Recast the listing below as a two-column CSV with the headers text and answer. Each row should pair a piece of text with its answer, with both fields in double quotes and any line breaks replaced by spaces. Leave out the pictures and cover the whole listing.
··· Data supplied ···
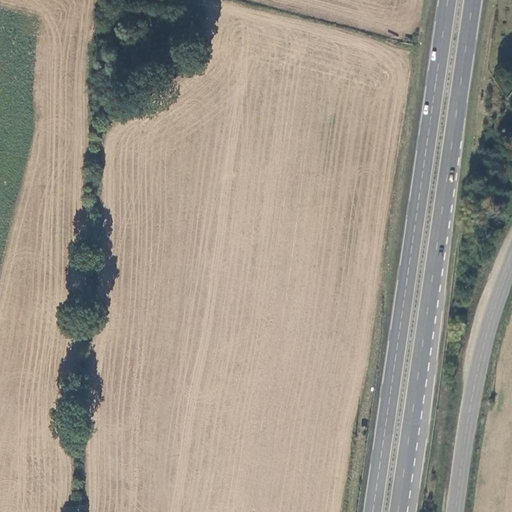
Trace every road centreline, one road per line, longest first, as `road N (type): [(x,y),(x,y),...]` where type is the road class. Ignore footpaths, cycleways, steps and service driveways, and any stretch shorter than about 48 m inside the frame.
road 1 (trunk): [(447,0),(373,511)]
road 2 (trunk): [(397,511),(452,141)]
road 3 (trunk): [(408,511),(442,293),(452,141)]
road 4 (tertiary): [(454,511),(479,362),(511,257)]
road 5 (trunk): [(452,141),(473,0)]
···
=== Complete output ===
text,answer
"Trace every road centreline, one road per line, longest first, as `road N (type): [(x,y),(x,y),...]` where type is the road class. Ignore footpaths, cycleways, steps and service driveways, and any stretch shorter than about 48 m inside the frame.","road 1 (trunk): [(447,0),(373,511)] road 2 (trunk): [(397,511),(452,141)] road 3 (trunk): [(408,511),(442,293),(452,141)] road 4 (tertiary): [(454,511),(479,362),(511,257)] road 5 (trunk): [(452,141),(473,0)]"